RECORDED INFORMATION:
********

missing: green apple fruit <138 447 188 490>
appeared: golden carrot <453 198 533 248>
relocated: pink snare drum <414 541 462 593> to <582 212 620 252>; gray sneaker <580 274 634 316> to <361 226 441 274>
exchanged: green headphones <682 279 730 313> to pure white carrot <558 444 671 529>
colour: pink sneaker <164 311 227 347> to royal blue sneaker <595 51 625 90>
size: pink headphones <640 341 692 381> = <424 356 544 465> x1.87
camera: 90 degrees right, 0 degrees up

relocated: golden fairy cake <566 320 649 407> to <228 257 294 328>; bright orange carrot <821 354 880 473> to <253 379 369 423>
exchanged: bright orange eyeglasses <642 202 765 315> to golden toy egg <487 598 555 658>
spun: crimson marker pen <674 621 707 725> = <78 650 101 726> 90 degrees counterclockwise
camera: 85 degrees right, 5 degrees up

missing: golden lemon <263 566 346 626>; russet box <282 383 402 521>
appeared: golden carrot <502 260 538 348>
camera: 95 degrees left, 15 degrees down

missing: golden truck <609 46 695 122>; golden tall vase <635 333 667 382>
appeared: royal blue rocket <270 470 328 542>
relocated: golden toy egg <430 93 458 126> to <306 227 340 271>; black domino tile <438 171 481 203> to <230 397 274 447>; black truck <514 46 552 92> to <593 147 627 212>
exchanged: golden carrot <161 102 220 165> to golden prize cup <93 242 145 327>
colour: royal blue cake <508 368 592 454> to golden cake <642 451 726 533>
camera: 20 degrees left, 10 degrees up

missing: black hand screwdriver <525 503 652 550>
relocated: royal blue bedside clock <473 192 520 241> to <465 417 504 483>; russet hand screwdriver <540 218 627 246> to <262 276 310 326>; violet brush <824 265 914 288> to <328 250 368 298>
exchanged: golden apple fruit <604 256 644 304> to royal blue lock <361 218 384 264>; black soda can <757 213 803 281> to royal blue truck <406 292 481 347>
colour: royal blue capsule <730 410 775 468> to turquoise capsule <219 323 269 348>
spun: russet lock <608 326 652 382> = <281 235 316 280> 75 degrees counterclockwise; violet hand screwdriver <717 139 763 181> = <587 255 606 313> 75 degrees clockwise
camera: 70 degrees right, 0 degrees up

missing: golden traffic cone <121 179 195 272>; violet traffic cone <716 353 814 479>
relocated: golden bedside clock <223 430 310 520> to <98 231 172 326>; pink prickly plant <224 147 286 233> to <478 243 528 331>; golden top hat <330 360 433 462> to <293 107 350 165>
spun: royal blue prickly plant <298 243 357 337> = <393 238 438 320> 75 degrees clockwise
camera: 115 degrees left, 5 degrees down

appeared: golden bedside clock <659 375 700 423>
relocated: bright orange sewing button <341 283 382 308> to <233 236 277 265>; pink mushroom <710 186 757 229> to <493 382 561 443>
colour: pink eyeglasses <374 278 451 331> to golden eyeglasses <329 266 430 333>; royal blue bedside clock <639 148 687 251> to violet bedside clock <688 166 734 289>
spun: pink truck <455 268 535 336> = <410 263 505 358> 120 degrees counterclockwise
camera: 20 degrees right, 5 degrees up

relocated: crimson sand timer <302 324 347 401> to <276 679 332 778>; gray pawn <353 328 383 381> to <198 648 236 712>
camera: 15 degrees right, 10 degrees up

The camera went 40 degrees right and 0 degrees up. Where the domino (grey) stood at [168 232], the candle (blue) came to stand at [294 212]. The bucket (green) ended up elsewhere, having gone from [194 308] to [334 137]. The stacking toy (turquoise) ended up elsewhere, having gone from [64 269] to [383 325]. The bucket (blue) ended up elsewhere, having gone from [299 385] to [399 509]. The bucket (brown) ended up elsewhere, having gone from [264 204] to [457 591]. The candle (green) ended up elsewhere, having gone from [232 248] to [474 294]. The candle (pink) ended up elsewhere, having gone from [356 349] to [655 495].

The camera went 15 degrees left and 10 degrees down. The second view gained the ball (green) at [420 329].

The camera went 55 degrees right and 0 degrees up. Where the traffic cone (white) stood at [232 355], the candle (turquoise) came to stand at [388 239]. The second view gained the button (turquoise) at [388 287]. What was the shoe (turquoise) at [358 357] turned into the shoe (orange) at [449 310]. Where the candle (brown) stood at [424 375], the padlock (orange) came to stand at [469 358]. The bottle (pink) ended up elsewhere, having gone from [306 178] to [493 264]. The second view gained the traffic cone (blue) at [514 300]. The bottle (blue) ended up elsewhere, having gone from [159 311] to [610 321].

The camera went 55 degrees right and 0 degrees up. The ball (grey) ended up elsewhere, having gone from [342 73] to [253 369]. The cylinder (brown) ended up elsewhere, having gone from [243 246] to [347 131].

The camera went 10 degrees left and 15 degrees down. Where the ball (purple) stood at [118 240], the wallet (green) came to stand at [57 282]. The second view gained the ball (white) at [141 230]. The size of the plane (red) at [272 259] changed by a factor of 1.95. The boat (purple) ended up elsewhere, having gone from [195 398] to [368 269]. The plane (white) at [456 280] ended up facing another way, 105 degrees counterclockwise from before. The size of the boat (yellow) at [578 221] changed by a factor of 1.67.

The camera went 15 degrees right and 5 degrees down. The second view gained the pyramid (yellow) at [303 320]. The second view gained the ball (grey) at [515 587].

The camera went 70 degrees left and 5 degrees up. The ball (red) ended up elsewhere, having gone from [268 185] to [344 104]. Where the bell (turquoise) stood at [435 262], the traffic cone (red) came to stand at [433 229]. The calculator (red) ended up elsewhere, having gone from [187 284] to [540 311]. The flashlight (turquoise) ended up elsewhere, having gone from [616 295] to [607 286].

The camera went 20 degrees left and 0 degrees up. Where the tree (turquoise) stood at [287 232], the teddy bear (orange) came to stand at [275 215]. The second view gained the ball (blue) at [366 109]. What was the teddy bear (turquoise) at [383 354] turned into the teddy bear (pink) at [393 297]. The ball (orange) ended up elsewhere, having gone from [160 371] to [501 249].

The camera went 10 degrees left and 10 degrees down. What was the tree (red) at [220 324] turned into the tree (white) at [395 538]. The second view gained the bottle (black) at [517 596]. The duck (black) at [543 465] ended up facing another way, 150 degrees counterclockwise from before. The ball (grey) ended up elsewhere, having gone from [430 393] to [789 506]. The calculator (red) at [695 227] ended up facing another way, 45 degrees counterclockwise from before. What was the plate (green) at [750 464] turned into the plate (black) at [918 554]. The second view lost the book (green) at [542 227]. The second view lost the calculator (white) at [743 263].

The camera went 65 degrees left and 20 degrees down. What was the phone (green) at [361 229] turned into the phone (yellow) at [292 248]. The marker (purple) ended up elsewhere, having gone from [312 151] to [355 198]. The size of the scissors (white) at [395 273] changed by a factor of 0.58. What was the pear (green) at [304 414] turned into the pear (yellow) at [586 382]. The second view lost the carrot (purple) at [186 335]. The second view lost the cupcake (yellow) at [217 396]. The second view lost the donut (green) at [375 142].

********

TASK TO CARRY OUT: Copy out the data shown above in full. Match it exactly.

REPLY:
missing: green apple fruit <138 447 188 490>
appeared: golden carrot <453 198 533 248>
relocated: pink snare drum <414 541 462 593> to <582 212 620 252>; gray sneaker <580 274 634 316> to <361 226 441 274>
exchanged: green headphones <682 279 730 313> to pure white carrot <558 444 671 529>
colour: pink sneaker <164 311 227 347> to royal blue sneaker <595 51 625 90>
size: pink headphones <640 341 692 381> = <424 356 544 465> x1.87
camera: 90 degrees right, 0 degrees up

relocated: golden fairy cake <566 320 649 407> to <228 257 294 328>; bright orange carrot <821 354 880 473> to <253 379 369 423>
exchanged: bright orange eyeglasses <642 202 765 315> to golden toy egg <487 598 555 658>
spun: crimson marker pen <674 621 707 725> = <78 650 101 726> 90 degrees counterclockwise
camera: 85 degrees right, 5 degrees up

missing: golden lemon <263 566 346 626>; russet box <282 383 402 521>
appeared: golden carrot <502 260 538 348>
camera: 95 degrees left, 15 degrees down

missing: golden truck <609 46 695 122>; golden tall vase <635 333 667 382>
appeared: royal blue rocket <270 470 328 542>
relocated: golden toy egg <430 93 458 126> to <306 227 340 271>; black domino tile <438 171 481 203> to <230 397 274 447>; black truck <514 46 552 92> to <593 147 627 212>
exchanged: golden carrot <161 102 220 165> to golden prize cup <93 242 145 327>
colour: royal blue cake <508 368 592 454> to golden cake <642 451 726 533>
camera: 20 degrees left, 10 degrees up

missing: black hand screwdriver <525 503 652 550>
relocated: royal blue bedside clock <473 192 520 241> to <465 417 504 483>; russet hand screwdriver <540 218 627 246> to <262 276 310 326>; violet brush <824 265 914 288> to <328 250 368 298>
exchanged: golden apple fruit <604 256 644 304> to royal blue lock <361 218 384 264>; black soda can <757 213 803 281> to royal blue truck <406 292 481 347>
colour: royal blue capsule <730 410 775 468> to turquoise capsule <219 323 269 348>
spun: russet lock <608 326 652 382> = <281 235 316 280> 75 degrees counterclockwise; violet hand screwdriver <717 139 763 181> = <587 255 606 313> 75 degrees clockwise
camera: 70 degrees right, 0 degrees up

missing: golden traffic cone <121 179 195 272>; violet traffic cone <716 353 814 479>
relocated: golden bedside clock <223 430 310 520> to <98 231 172 326>; pink prickly plant <224 147 286 233> to <478 243 528 331>; golden top hat <330 360 433 462> to <293 107 350 165>
spun: royal blue prickly plant <298 243 357 337> = <393 238 438 320> 75 degrees clockwise
camera: 115 degrees left, 5 degrees down

appeared: golden bedside clock <659 375 700 423>
relocated: bright orange sewing button <341 283 382 308> to <233 236 277 265>; pink mushroom <710 186 757 229> to <493 382 561 443>
colour: pink eyeglasses <374 278 451 331> to golden eyeglasses <329 266 430 333>; royal blue bedside clock <639 148 687 251> to violet bedside clock <688 166 734 289>
spun: pink truck <455 268 535 336> = <410 263 505 358> 120 degrees counterclockwise
camera: 20 degrees right, 5 degrees up

relocated: crimson sand timer <302 324 347 401> to <276 679 332 778>; gray pawn <353 328 383 381> to <198 648 236 712>
camera: 15 degrees right, 10 degrees up

The camera went 40 degrees right and 0 degrees up. Where the domino (grey) stood at [168 232], the candle (blue) came to stand at [294 212]. The bucket (green) ended up elsewhere, having gone from [194 308] to [334 137]. The stacking toy (turquoise) ended up elsewhere, having gone from [64 269] to [383 325]. The bucket (blue) ended up elsewhere, having gone from [299 385] to [399 509]. The bucket (brown) ended up elsewhere, having gone from [264 204] to [457 591]. The candle (green) ended up elsewhere, having gone from [232 248] to [474 294]. The candle (pink) ended up elsewhere, having gone from [356 349] to [655 495].

The camera went 15 degrees left and 10 degrees down. The second view gained the ball (green) at [420 329].

The camera went 55 degrees right and 0 degrees up. Where the traffic cone (white) stood at [232 355], the candle (turquoise) came to stand at [388 239]. The second view gained the button (turquoise) at [388 287]. What was the shoe (turquoise) at [358 357] turned into the shoe (orange) at [449 310]. Where the candle (brown) stood at [424 375], the padlock (orange) came to stand at [469 358]. The bottle (pink) ended up elsewhere, having gone from [306 178] to [493 264]. The second view gained the traffic cone (blue) at [514 300]. The bottle (blue) ended up elsewhere, having gone from [159 311] to [610 321].

The camera went 55 degrees right and 0 degrees up. The ball (grey) ended up elsewhere, having gone from [342 73] to [253 369]. The cylinder (brown) ended up elsewhere, having gone from [243 246] to [347 131].

The camera went 10 degrees left and 15 degrees down. Where the ball (purple) stood at [118 240], the wallet (green) came to stand at [57 282]. The second view gained the ball (white) at [141 230]. The size of the plane (red) at [272 259] changed by a factor of 1.95. The boat (purple) ended up elsewhere, having gone from [195 398] to [368 269]. The plane (white) at [456 280] ended up facing another way, 105 degrees counterclockwise from before. The size of the boat (yellow) at [578 221] changed by a factor of 1.67.

The camera went 15 degrees right and 5 degrees down. The second view gained the pyramid (yellow) at [303 320]. The second view gained the ball (grey) at [515 587].

The camera went 70 degrees left and 5 degrees up. The ball (red) ended up elsewhere, having gone from [268 185] to [344 104]. Where the bell (turquoise) stood at [435 262], the traffic cone (red) came to stand at [433 229]. The calculator (red) ended up elsewhere, having gone from [187 284] to [540 311]. The flashlight (turquoise) ended up elsewhere, having gone from [616 295] to [607 286].

The camera went 20 degrees left and 0 degrees up. Where the tree (turquoise) stood at [287 232], the teddy bear (orange) came to stand at [275 215]. The second view gained the ball (blue) at [366 109]. What was the teddy bear (turquoise) at [383 354] turned into the teddy bear (pink) at [393 297]. The ball (orange) ended up elsewhere, having gone from [160 371] to [501 249].

The camera went 10 degrees left and 10 degrees down. What was the tree (red) at [220 324] turned into the tree (white) at [395 538]. The second view gained the bottle (black) at [517 596]. The duck (black) at [543 465] ended up facing another way, 150 degrees counterclockwise from before. The ball (grey) ended up elsewhere, having gone from [430 393] to [789 506]. The calculator (red) at [695 227] ended up facing another way, 45 degrees counterclockwise from before. What was the plate (green) at [750 464] turned into the plate (black) at [918 554]. The second view lost the book (green) at [542 227]. The second view lost the calculator (white) at [743 263].

The camera went 65 degrees left and 20 degrees down. What was the phone (green) at [361 229] turned into the phone (yellow) at [292 248]. The marker (purple) ended up elsewhere, having gone from [312 151] to [355 198]. The size of the scissors (white) at [395 273] changed by a factor of 0.58. What was the pear (green) at [304 414] turned into the pear (yellow) at [586 382]. The second view lost the carrot (purple) at [186 335]. The second view lost the cupcake (yellow) at [217 396]. The second view lost the donut (green) at [375 142].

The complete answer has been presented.